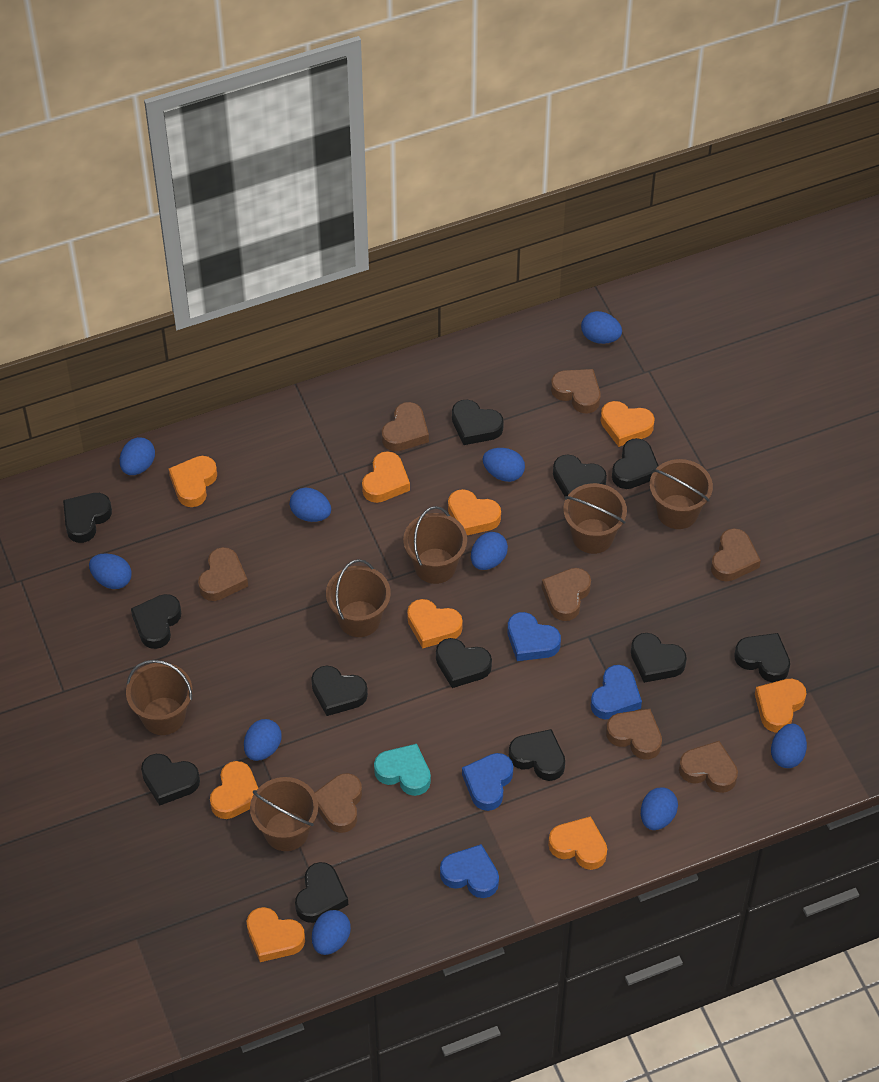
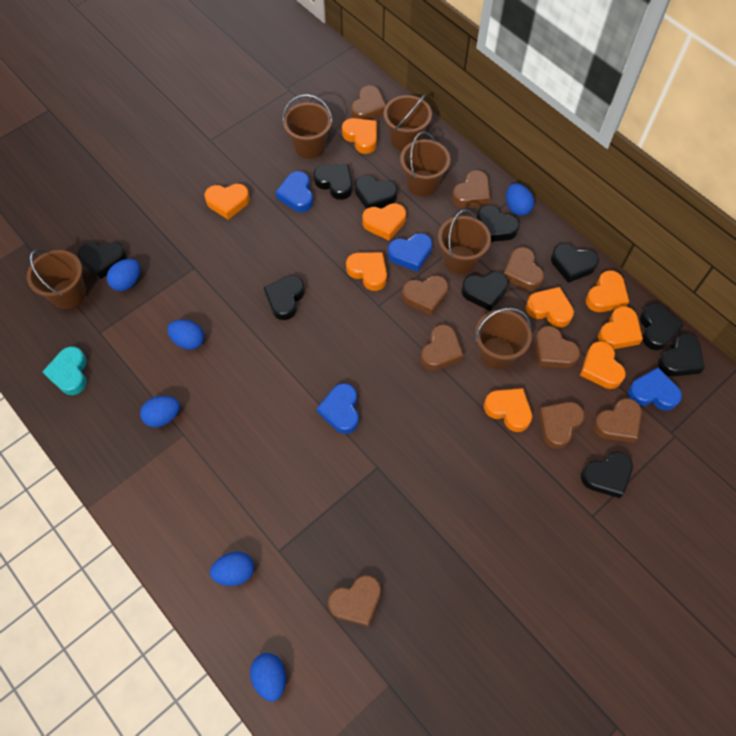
black heart: 12 -> 10
blue egg: 10 -> 6
brown heart: 8 -> 9

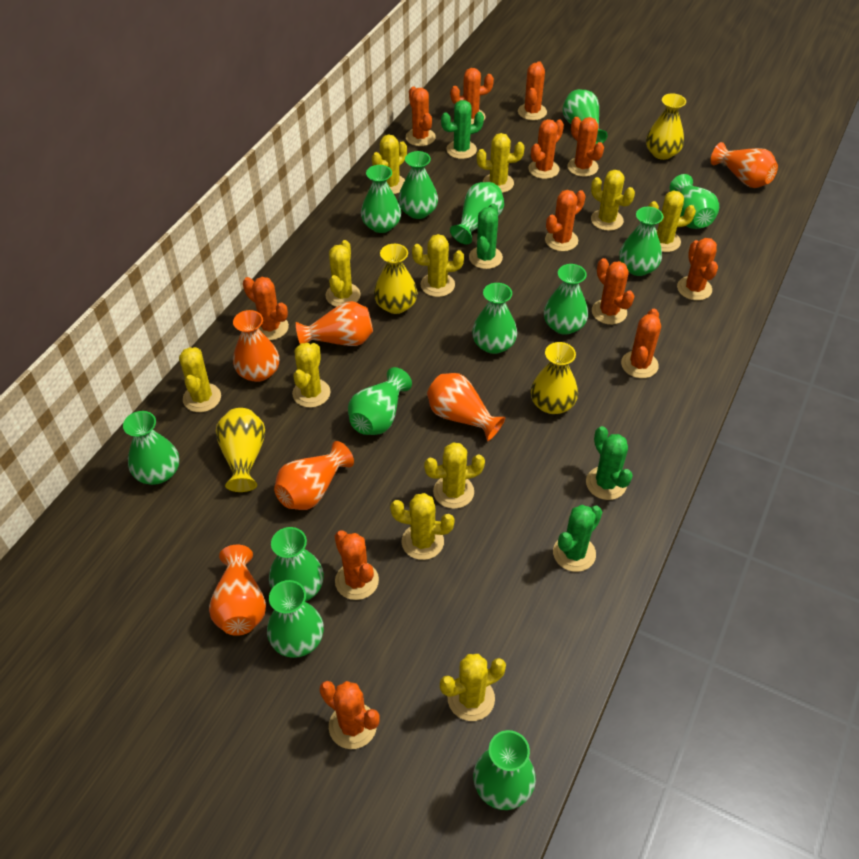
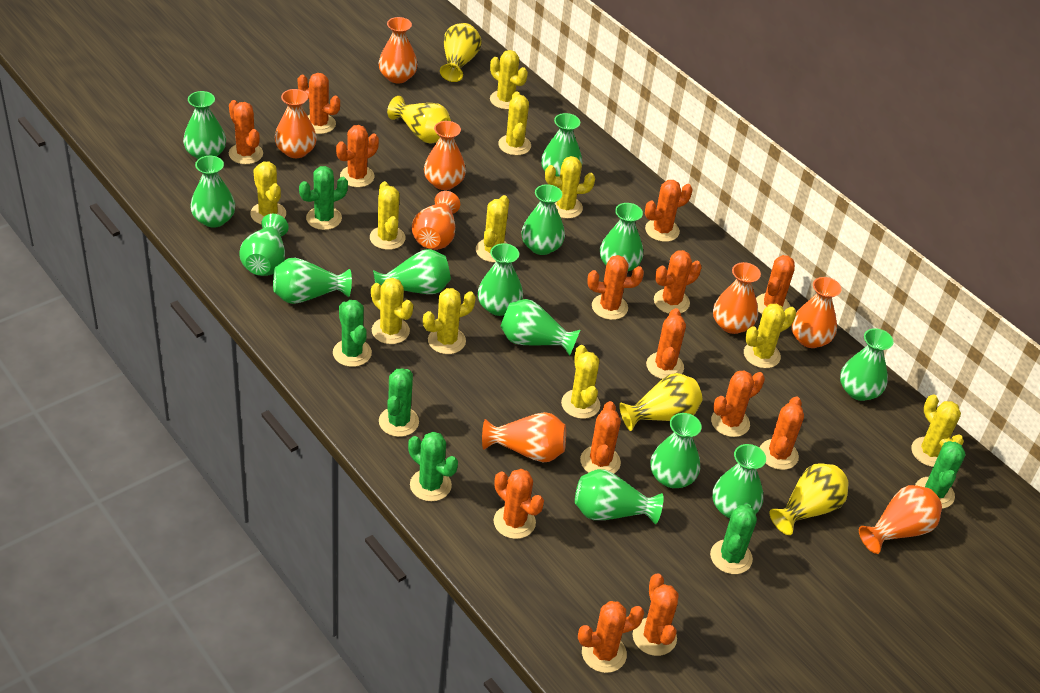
green cactus: 4 -> 6
green vase: 13 -> 14
orange cactus: 12 -> 14
orange vase: 6 -> 8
* * *
### [TASK BRIEF]
What is needed is a verbatim copy of the entries, leaving out any pictures.

### [RESULT]
black heart: 12 -> 10
blue egg: 10 -> 6
brown heart: 8 -> 9

green cactus: 4 -> 6
green vase: 13 -> 14
orange cactus: 12 -> 14
orange vase: 6 -> 8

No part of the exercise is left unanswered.